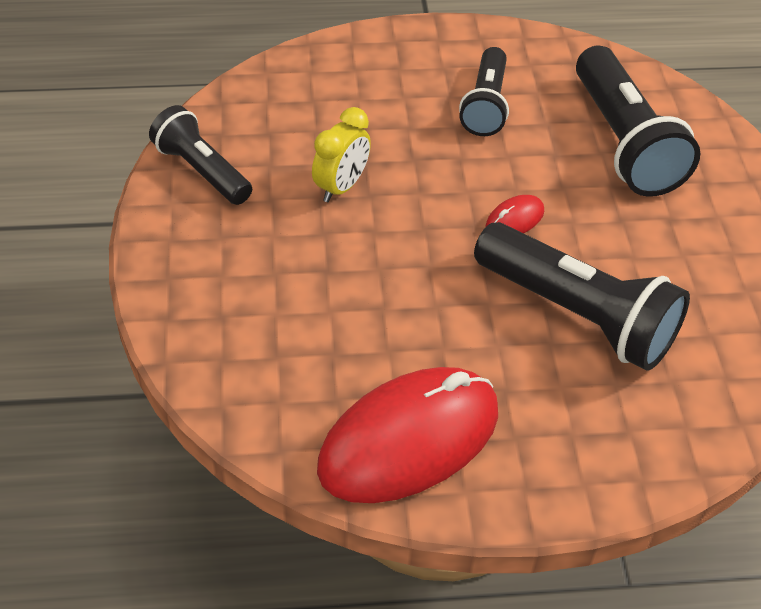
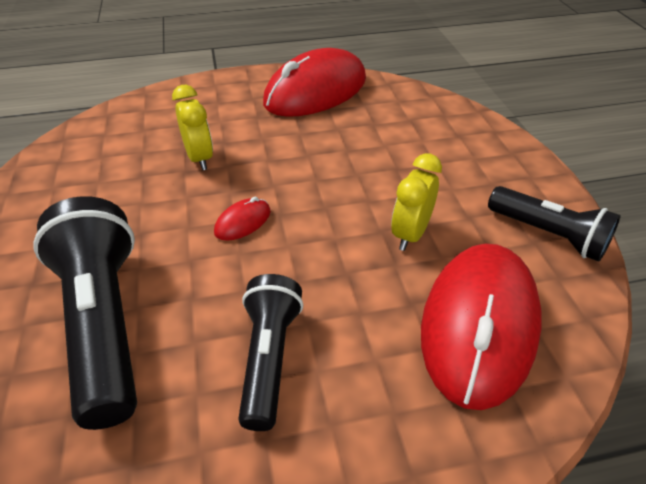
camera: 175 degrees right, 5 degrees down
(313, 107) = (479, 325): none -> red mouse
(578, 315) = (200, 158): black flashlight -> yellow clock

════

• _Exercise instructions_
What the reply must contain is an exact transcription of the data above and none of its pictures.

• _Result of the task_
camera: 175 degrees right, 5 degrees down
(313, 107) = (479, 325): none -> red mouse
(578, 315) = (200, 158): black flashlight -> yellow clock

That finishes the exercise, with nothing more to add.